Stated problem: Arrange every line of the records below as a JSON list of strings, one string per line, with blank lines and the pictures left out.

-- begin --

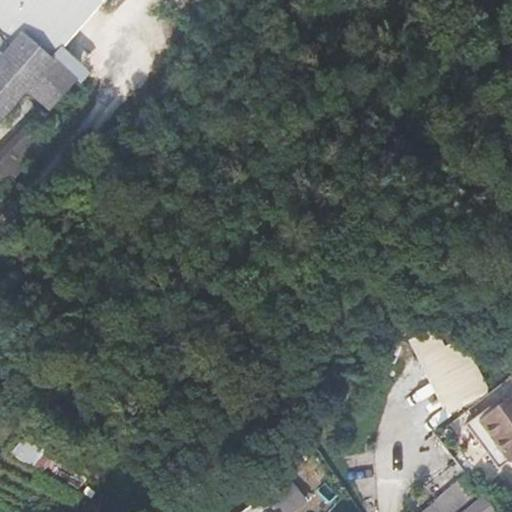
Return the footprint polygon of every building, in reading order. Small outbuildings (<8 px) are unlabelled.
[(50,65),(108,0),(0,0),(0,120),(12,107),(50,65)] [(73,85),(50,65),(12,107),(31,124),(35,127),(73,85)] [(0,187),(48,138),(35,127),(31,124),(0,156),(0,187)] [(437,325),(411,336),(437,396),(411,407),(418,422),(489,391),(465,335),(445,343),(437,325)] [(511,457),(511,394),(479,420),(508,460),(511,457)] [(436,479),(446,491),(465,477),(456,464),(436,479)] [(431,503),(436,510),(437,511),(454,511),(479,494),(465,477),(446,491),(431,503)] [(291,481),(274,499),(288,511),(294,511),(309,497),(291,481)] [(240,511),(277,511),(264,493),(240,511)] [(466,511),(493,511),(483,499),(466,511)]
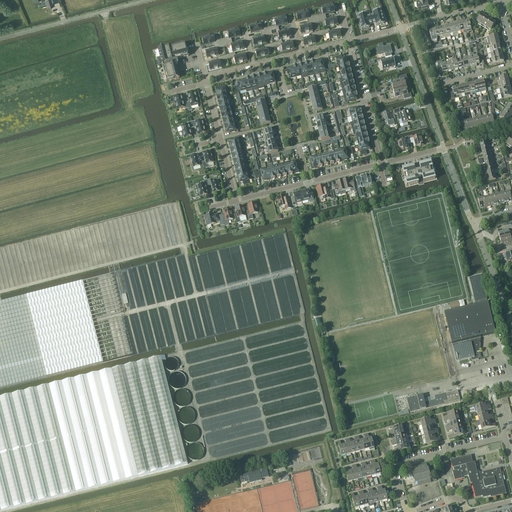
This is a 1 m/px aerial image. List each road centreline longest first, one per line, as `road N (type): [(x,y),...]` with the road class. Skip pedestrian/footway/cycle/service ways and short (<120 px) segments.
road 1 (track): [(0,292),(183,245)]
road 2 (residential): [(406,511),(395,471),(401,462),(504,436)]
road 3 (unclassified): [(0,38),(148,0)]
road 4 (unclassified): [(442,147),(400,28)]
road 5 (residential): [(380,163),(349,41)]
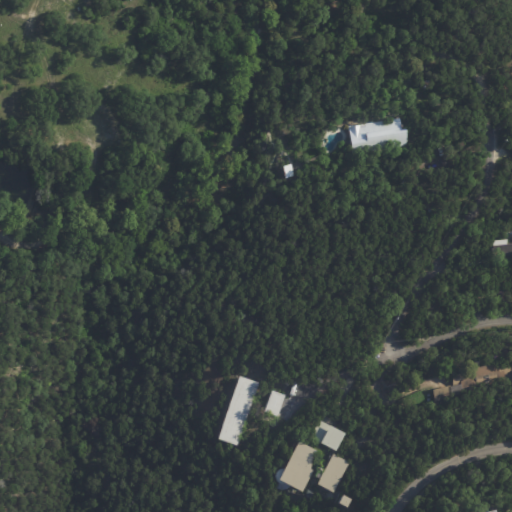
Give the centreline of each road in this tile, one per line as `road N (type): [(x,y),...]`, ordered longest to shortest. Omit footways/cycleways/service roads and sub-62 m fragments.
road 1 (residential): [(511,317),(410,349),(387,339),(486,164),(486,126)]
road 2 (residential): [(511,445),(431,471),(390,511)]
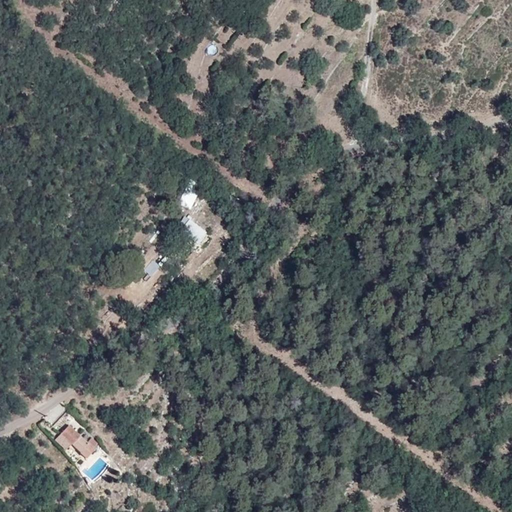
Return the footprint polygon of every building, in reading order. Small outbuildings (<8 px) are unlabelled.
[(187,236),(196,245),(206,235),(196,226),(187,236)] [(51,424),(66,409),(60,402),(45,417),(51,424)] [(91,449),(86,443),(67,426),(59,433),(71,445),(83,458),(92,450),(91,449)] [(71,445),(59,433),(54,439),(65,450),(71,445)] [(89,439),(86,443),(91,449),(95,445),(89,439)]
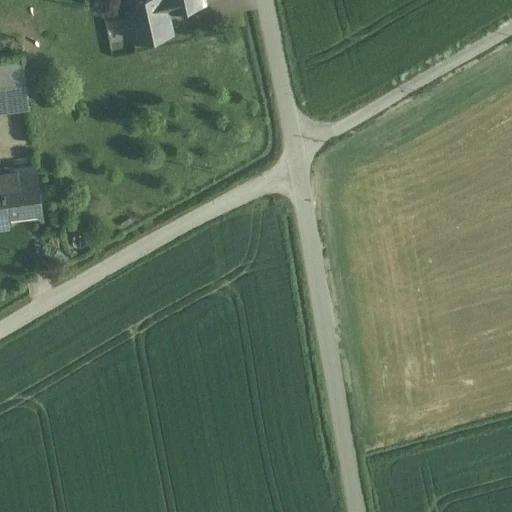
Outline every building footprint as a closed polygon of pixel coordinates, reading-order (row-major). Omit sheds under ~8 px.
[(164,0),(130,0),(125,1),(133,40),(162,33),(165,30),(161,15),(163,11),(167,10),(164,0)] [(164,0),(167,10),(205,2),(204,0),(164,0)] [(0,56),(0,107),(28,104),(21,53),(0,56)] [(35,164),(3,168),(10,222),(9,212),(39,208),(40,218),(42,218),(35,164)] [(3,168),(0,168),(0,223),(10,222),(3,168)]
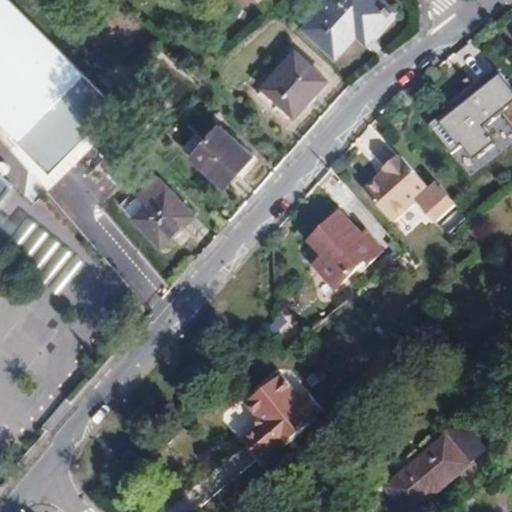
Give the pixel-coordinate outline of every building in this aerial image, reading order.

-- end --

Written response:
[
  "Return the footprint polygon of every building, in reading order. Small outbuildings (<8 px) are unlabelled.",
  "[(50,65),(108,0),(0,0),(0,120),(12,107),(50,65)] [(73,85),(50,65),(12,107),(31,124),(35,127),(73,85)] [(0,187),(48,138),(35,127),(31,124),(0,156),(0,187)] [(437,325),(411,336),(437,396),(411,407),(418,422),(489,391),(465,335),(445,343),(437,325)] [(511,457),(511,394),(479,420),(508,460),(511,457)] [(436,479),(446,491),(465,477),(456,464),(436,479)] [(431,503),(436,510),(437,511),(454,511),(479,494),(465,477),(446,491),(431,503)] [(291,481),(274,499),(288,511),(294,511),(309,497),(291,481)] [(240,511),(277,511),(264,493),(240,511)] [(466,511),(493,511),(483,499),(466,511)]",
  "This is a 1 m/px aerial image. List each road centreline longest first, one per line, as `road N (type): [(x,y),...]` with the road class. Skip pedestrian/footway/cycle/service ways and short (<120 px) segments.",
  "road 1 (track): [(0,292),(183,245)]",
  "road 2 (residential): [(406,511),(395,471),(401,462),(504,436)]",
  "road 3 (unclassified): [(0,38),(148,0)]",
  "road 4 (unclassified): [(442,147),(400,28)]",
  "road 5 (residential): [(380,163),(349,41)]",
  "Give the centreline of each road in this tile, one per line as `road N (type): [(x,y),...]`, ordered longest to shortest. Omit footways/cycleways/service roads and sub-62 m fragments.",
  "road 1 (residential): [(511,317),(410,349),(387,339),(486,164),(486,126)]",
  "road 2 (residential): [(511,445),(431,471),(390,511)]",
  "Return the footprint polygon of every building, in reading order. Small outbuildings (<8 px) are unlabelled.",
  "[(187,236),(196,245),(206,235),(196,226),(187,236)] [(51,424),(66,409),(60,402),(45,417),(51,424)] [(91,449),(86,443),(67,426),(59,433),(71,445),(83,458),(92,450),(91,449)] [(71,445),(59,433),(54,439),(65,450),(71,445)] [(89,439),(86,443),(91,449),(95,445),(89,439)]",
  "Outline every building footprint as a closed polygon of pixel coordinates, reading-order (row-major). Omit sheds under ~8 px.",
  "[(164,0),(130,0),(125,1),(133,40),(162,33),(165,30),(161,15),(163,11),(167,10),(164,0)] [(164,0),(167,10),(205,2),(204,0),(164,0)] [(0,56),(0,107),(28,104),(21,53),(0,56)] [(35,164),(3,168),(10,222),(9,212),(39,208),(40,218),(42,218),(35,164)] [(3,168),(0,168),(0,223),(10,222),(3,168)]",
  "Give the pixel-coordinate outline of every building in this aerial image, reading order."
]